> **SHORT PROBLEM**
Quote every line of the material beneath this one.
=== SUPPLIED RECORDS ===
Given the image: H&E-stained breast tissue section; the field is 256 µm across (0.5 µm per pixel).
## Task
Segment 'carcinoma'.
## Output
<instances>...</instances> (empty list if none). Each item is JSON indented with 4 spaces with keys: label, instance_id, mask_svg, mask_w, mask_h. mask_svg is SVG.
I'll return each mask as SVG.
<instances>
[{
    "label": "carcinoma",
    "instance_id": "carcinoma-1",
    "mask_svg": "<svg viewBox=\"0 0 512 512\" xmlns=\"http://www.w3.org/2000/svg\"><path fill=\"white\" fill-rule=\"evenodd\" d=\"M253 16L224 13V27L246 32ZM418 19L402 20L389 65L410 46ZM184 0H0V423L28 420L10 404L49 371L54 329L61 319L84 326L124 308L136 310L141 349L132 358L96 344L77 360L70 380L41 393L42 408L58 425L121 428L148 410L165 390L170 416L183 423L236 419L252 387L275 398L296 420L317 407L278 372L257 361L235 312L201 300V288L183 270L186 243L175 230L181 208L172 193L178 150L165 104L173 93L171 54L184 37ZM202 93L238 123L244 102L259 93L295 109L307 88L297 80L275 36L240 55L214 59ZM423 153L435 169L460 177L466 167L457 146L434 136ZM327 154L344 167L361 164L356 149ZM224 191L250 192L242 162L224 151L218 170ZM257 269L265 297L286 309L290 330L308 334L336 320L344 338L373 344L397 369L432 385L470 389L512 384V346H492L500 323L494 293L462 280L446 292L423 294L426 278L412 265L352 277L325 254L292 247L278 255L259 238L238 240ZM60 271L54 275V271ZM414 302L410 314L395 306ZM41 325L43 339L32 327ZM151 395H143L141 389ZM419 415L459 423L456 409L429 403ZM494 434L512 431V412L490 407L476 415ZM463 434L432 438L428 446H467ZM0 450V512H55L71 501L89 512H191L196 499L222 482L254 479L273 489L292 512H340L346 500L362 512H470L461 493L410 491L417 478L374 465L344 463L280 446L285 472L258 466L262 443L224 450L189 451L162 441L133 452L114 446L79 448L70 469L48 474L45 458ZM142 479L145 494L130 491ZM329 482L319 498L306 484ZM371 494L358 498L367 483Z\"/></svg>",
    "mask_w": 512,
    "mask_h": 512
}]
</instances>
===
> **CORRECT OUTPUT**
Given the image: H&E-stained breast tissue section; the field is 256 µm across (0.5 µm per pixel).
## Task
Segment 'carcinoma'.
## Output
<instances>...</instances> (empty list if none). Each item is JSON indented with 4 spaces with keys: label, instance_id, mask_svg, mask_w, mask_h. mask_svg is SVG.
I'll return each mask as SVG.
<instances>
[{
    "label": "carcinoma",
    "instance_id": "carcinoma-1",
    "mask_svg": "<svg viewBox=\"0 0 512 512\" xmlns=\"http://www.w3.org/2000/svg\"><path fill=\"white\" fill-rule=\"evenodd\" d=\"M253 16L224 13V27L246 32ZM418 19L402 20L389 65L410 46ZM184 0H0V423L28 420L10 404L49 371L54 329L61 319L84 326L124 308L136 310L141 349L132 358L96 344L77 360L70 380L41 393L42 408L58 425L121 428L148 410L165 390L170 416L183 423L236 419L252 387L275 398L296 420L317 407L278 372L257 361L235 312L201 300V288L183 270L186 243L175 230L181 208L172 193L178 150L165 104L173 93L171 54L184 37ZM202 93L238 123L244 102L259 93L295 109L307 88L297 80L275 36L240 55L214 59ZM423 153L435 169L460 177L466 167L457 146L434 136ZM327 154L344 167L361 164L356 149ZM224 191L250 192L242 162L224 151L218 170ZM257 269L265 297L286 309L290 330L308 334L336 320L344 338L373 344L397 369L432 385L470 389L512 384V346H492L500 323L494 293L462 280L446 292L423 294L426 278L412 265L352 277L325 254L292 247L278 255L259 238L238 240ZM60 271L54 275V271ZM414 302L410 314L395 306ZM41 325L43 339L32 327ZM151 395H143L141 389ZM419 415L459 423L456 409L429 403ZM494 434L512 431V412L490 407L476 415ZM463 434L432 438L428 446H467ZM0 450V512H55L71 501L89 512H191L196 499L222 482L254 479L273 489L292 512H340L346 500L362 512H470L461 493L410 491L417 478L374 465L344 463L280 446L285 472L258 466L262 443L224 450L189 451L162 441L133 452L114 446L79 448L70 469L48 474L45 458ZM142 479L145 494L130 491ZM329 482L319 498L306 484ZM371 494L358 498L367 483Z\"/></svg>",
    "mask_w": 512,
    "mask_h": 512
}]
</instances>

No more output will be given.